--- RECORDS PROVIDED ---
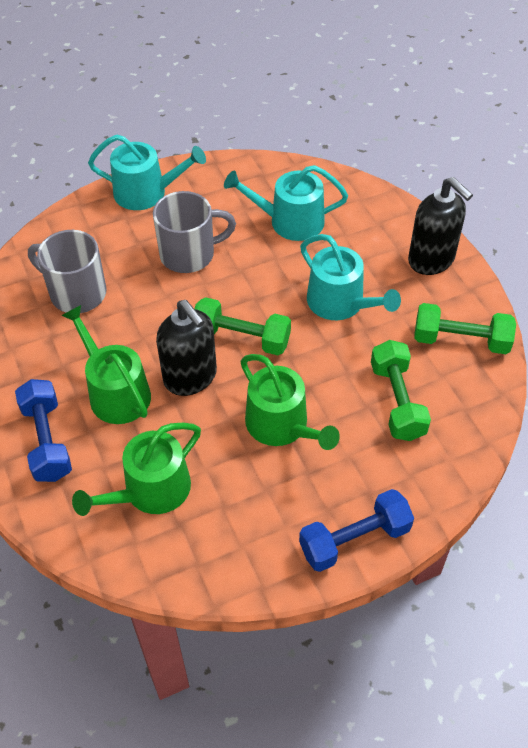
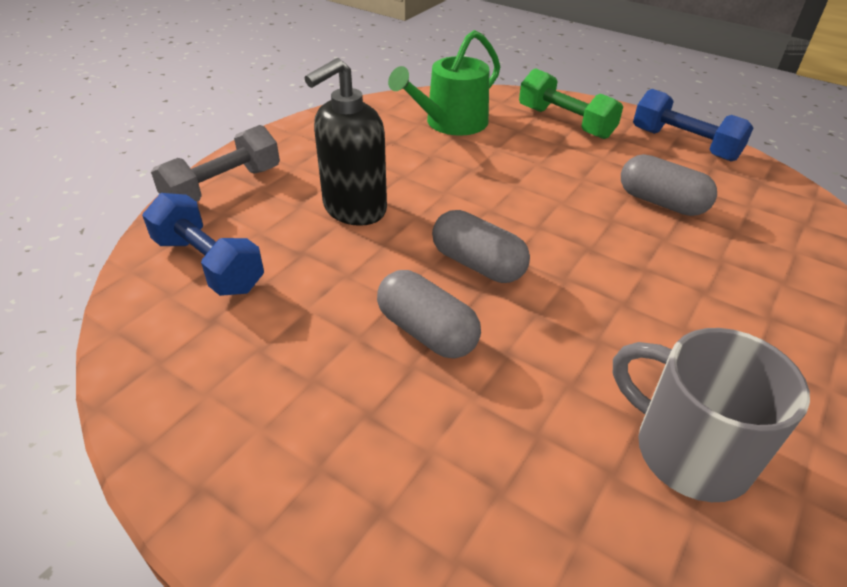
black soap dispenser: 2 -> 1
green dumbbell: 3 -> 1
green watering can: 3 -> 1
grey capsule: 0 -> 3
grey dumbbell: 0 -> 1
grey mug: 2 -> 1
turquoise watering can: 3 -> 0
---
__TRY IT__. Please give the data again unaltered, leaving out any images.

__SOLUTION TO THIS TASK__.
black soap dispenser: 2 -> 1
green dumbbell: 3 -> 1
green watering can: 3 -> 1
grey capsule: 0 -> 3
grey dumbbell: 0 -> 1
grey mug: 2 -> 1
turquoise watering can: 3 -> 0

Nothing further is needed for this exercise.